### MATERIAL PROVIDED
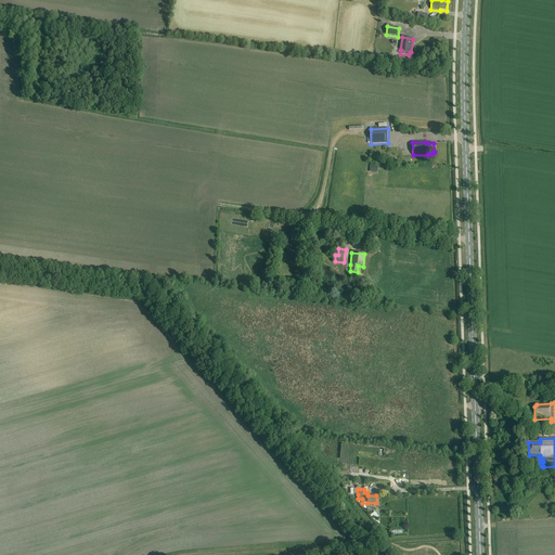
All buildings are outlined.
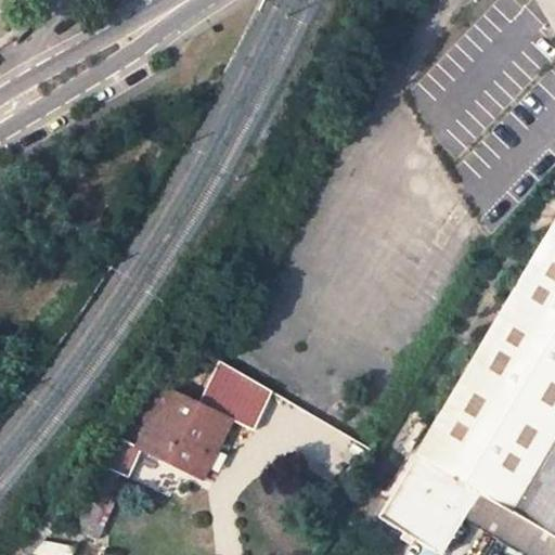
[(554,219),(545,213),(532,234),(544,241),(554,222),(554,219)]
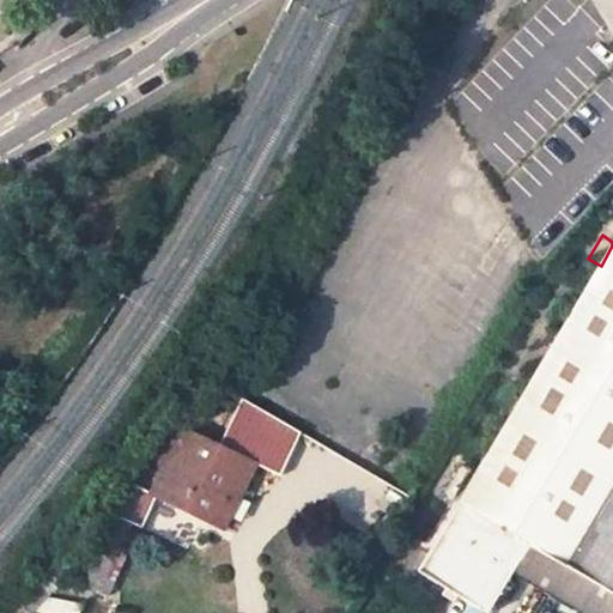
[(612,246),(601,266),(419,569),(489,611),(514,571),(530,545),(566,566),(612,487),(612,246)]
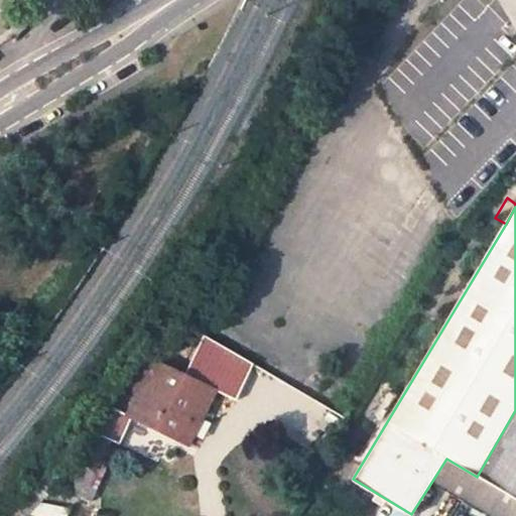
[(232,391),(246,356),(202,339),(188,374),(232,391)]
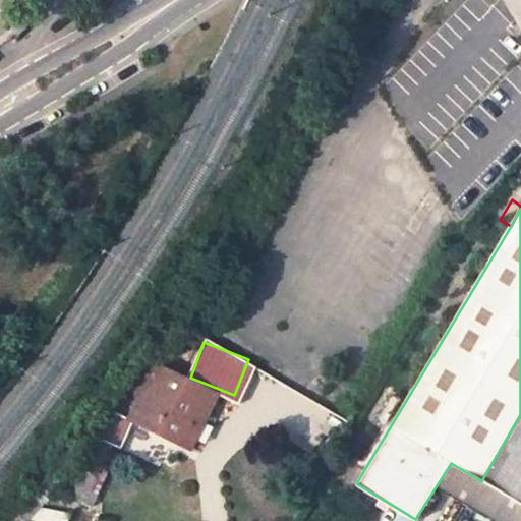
[(167,370),(155,392),(171,400),(155,432),(190,451),(220,396),(167,370)]
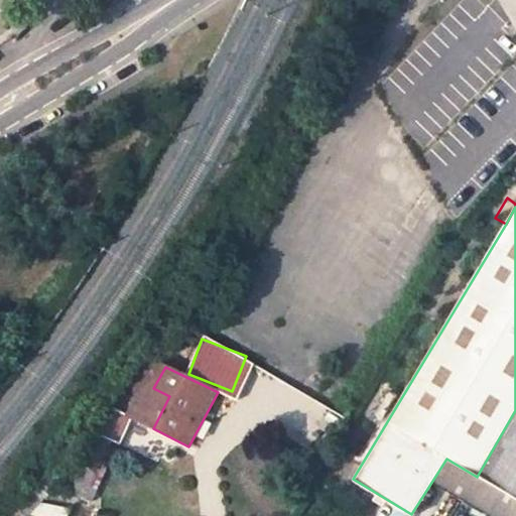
[(147,398),(152,401),(142,423),(153,428),(169,396),(153,388),(147,398)]
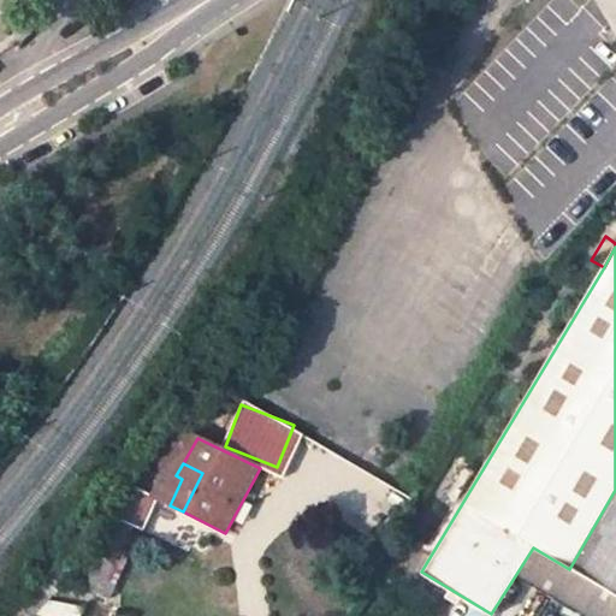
[(473,472),(462,466),(442,499),(451,507),(473,472)]
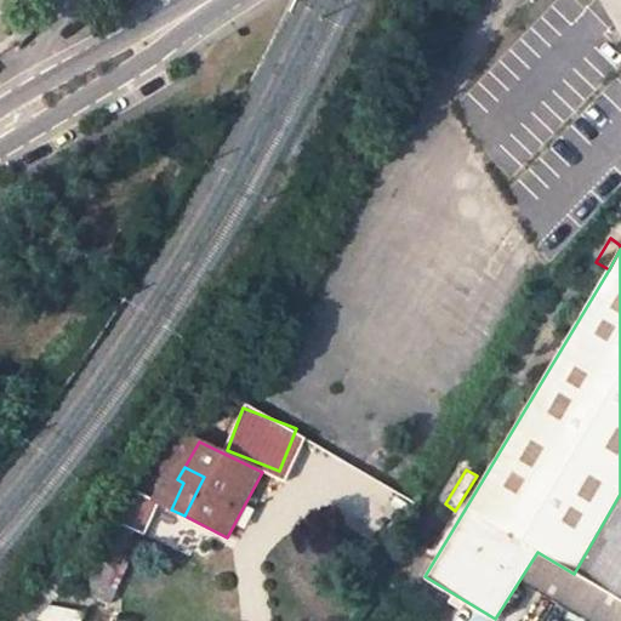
[(620,494),(574,574),(620,600),(620,494)]
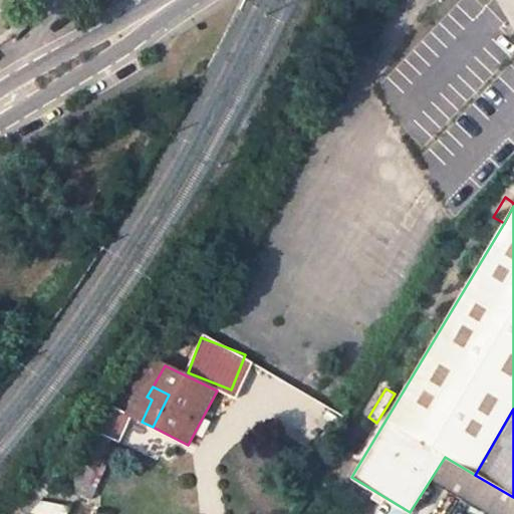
[(90,439),(82,456),(103,465),(114,445),(125,421),(112,414),(90,439)]
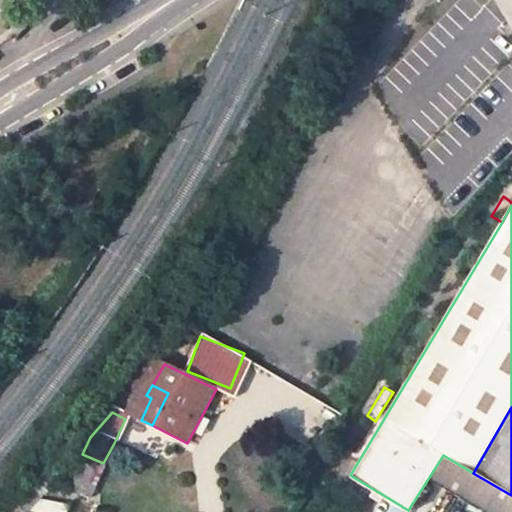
[(103,463),(82,454),(77,452),(61,470),(93,484),(103,463)]
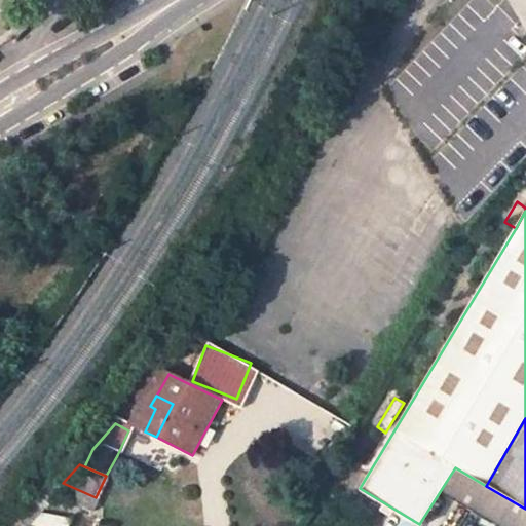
[(525,525),(525,509),(486,486),(455,467),(441,490),(502,525),(525,525)]
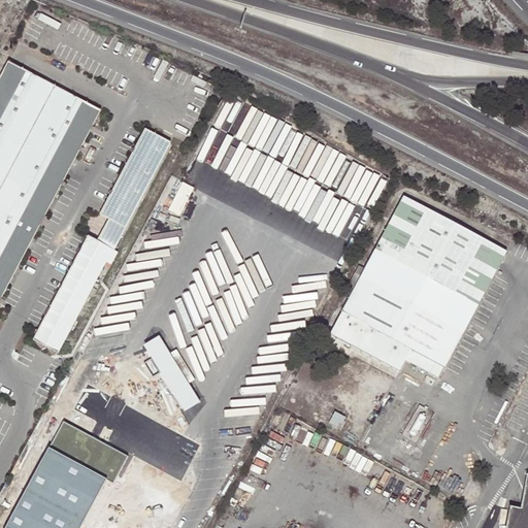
[(0,297),(99,109),(6,60),(0,72),(0,297)]
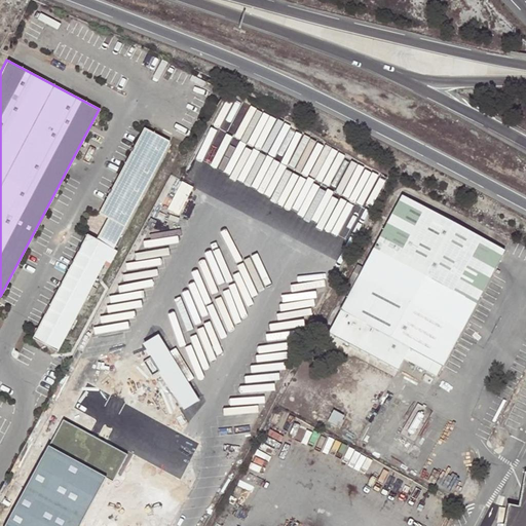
[(107,217),(96,239),(86,234),(32,337),(55,349),(86,292),(91,294),(95,287),(89,285),(101,263),(107,266),(115,250),(111,248),(167,141),(143,127),(99,212),(107,217)]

### PROBLEM TO WORK ON
Above are the records; copy every one of them exactly and omit the images.

### RESULT OF THE TASK
All buildings are outlined.
[(554,219),(545,213),(532,234),(544,241),(554,222),(554,219)]
[(612,246),(601,266),(419,569),(489,611),(514,571),(530,545),(566,566),(612,487),(612,246)]
[(232,391),(246,356),(202,339),(188,374),(232,391)]
[(167,370),(155,392),(171,400),(155,432),(190,451),(220,396),(167,370)]
[(147,398),(152,401),(142,423),(153,428),(169,396),(153,388),(147,398)]
[(473,472),(462,466),(442,499),(451,507),(473,472)]
[(620,494),(574,574),(620,600),(620,494)]
[(90,439),(82,456),(103,465),(114,445),(125,421),(112,414),(90,439)]
[(103,463),(82,454),(77,452),(61,470),(93,484),(103,463)]
[(525,525),(525,509),(486,486),(455,467),(441,490),(502,525),(525,525)]
[(0,297),(99,109),(6,60),(0,72),(0,297)]
[(107,217),(96,239),(86,234),(32,337),(55,349),(86,292),(91,294),(95,287),(89,285),(101,263),(107,266),(115,250),(111,248),(167,141),(143,127),(99,212),(107,217)]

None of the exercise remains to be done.